# WORK INSTRUCTIONS:
Going down the data below, set down exactly the line with "camera: 30 degrees left, 10 degrees up" and each line after it through the line with "(399, 551) = (402, 918): brown"; no other lines.

# MATERIAL SUPPLIED:
Start of Block

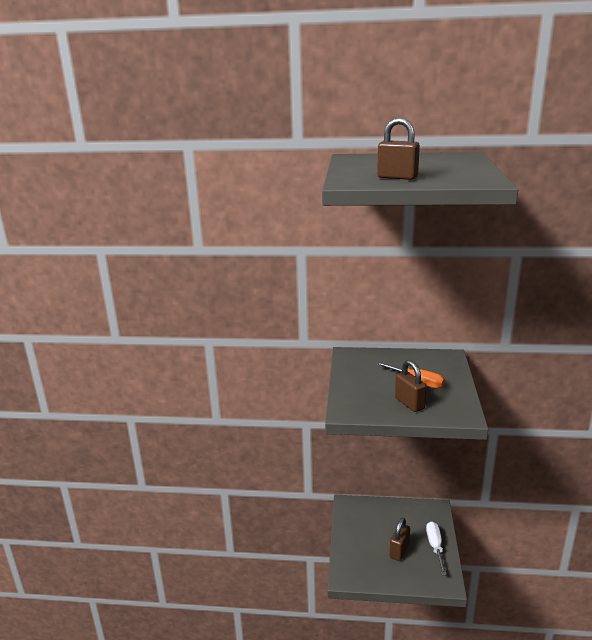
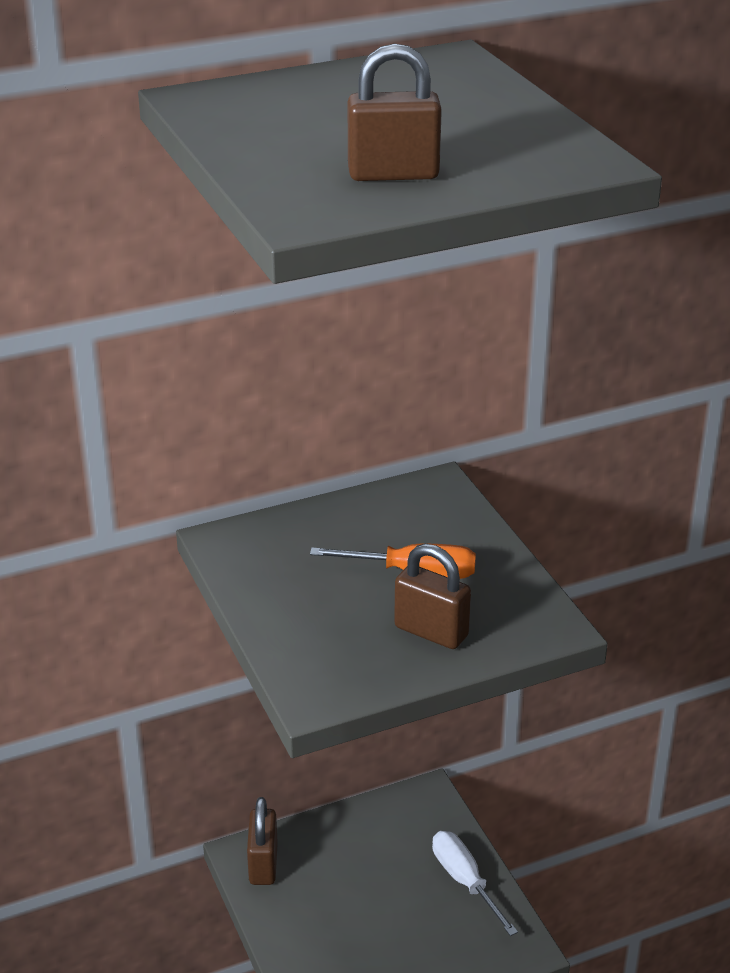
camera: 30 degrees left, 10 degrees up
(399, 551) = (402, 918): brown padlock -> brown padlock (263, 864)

End of Block
Start of Block

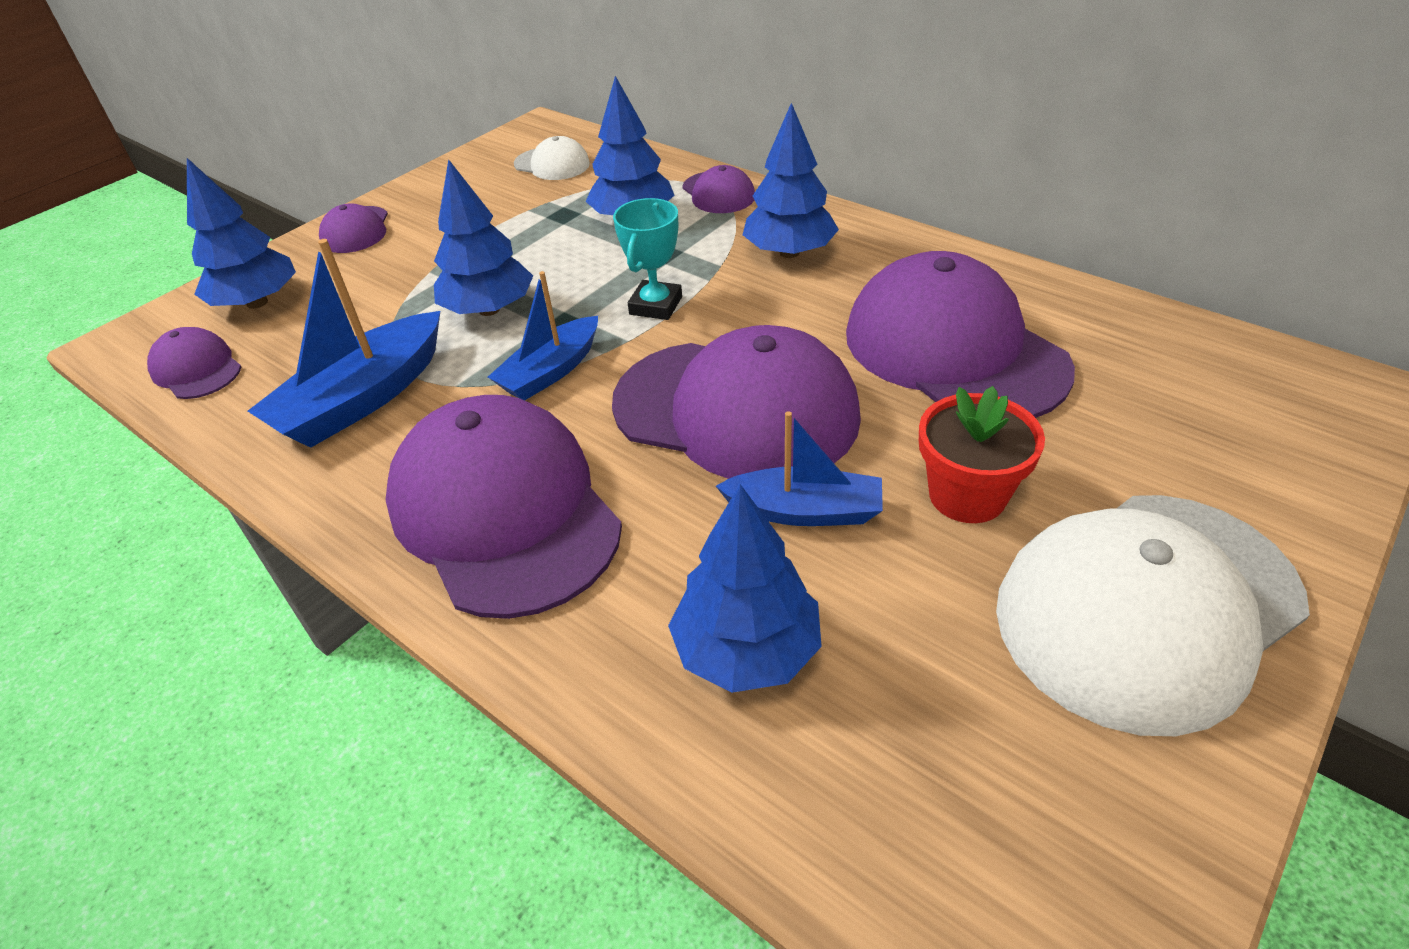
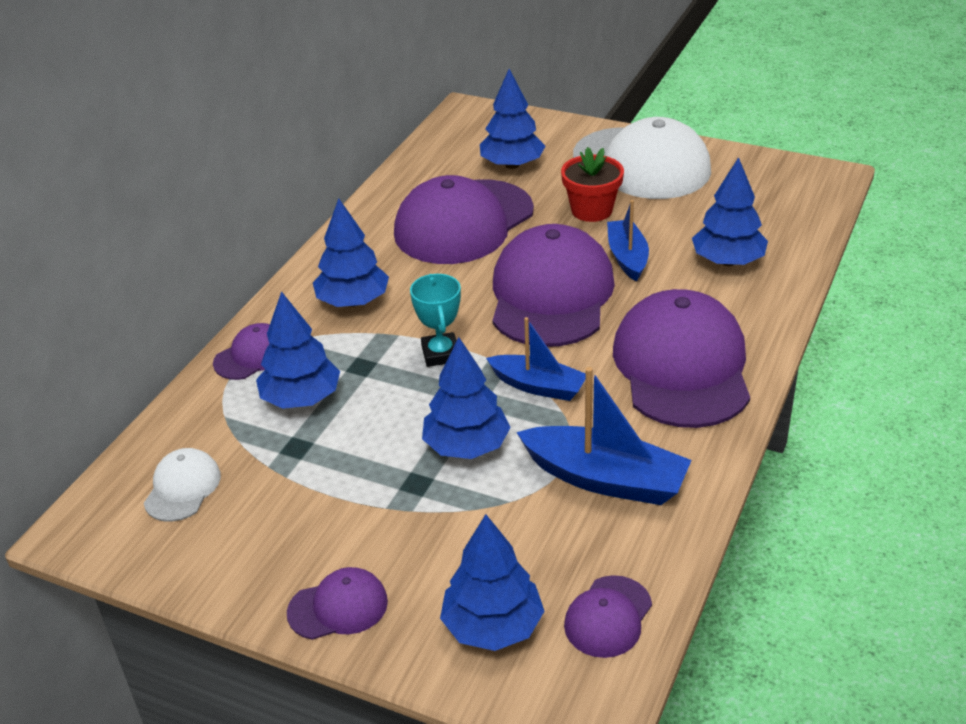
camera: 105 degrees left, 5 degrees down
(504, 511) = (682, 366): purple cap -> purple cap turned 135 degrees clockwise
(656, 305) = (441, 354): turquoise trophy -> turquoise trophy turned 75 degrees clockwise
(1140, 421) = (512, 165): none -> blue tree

End of Block
Start of Block

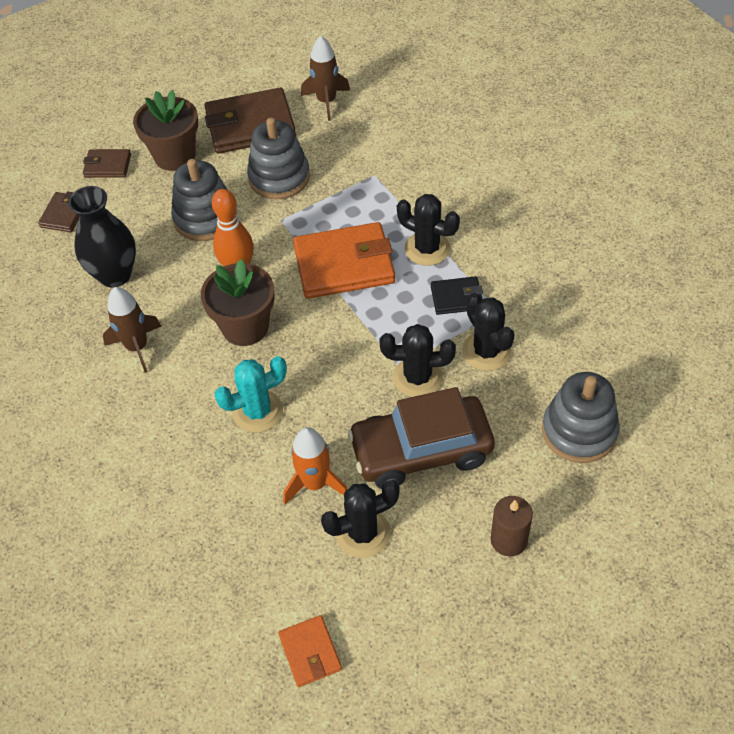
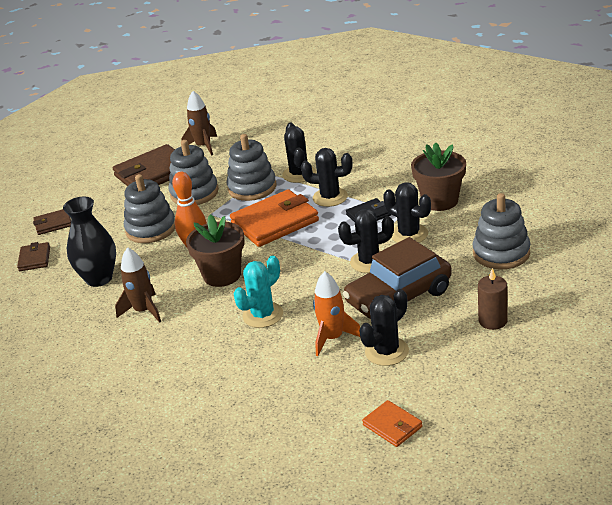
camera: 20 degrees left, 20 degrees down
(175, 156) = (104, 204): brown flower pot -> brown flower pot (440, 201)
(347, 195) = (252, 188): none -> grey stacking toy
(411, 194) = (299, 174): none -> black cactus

End of Block

# REPLY:
camera: 30 degrees left, 10 degrees up
(399, 551) = (402, 918): brown padlock -> brown padlock (263, 864)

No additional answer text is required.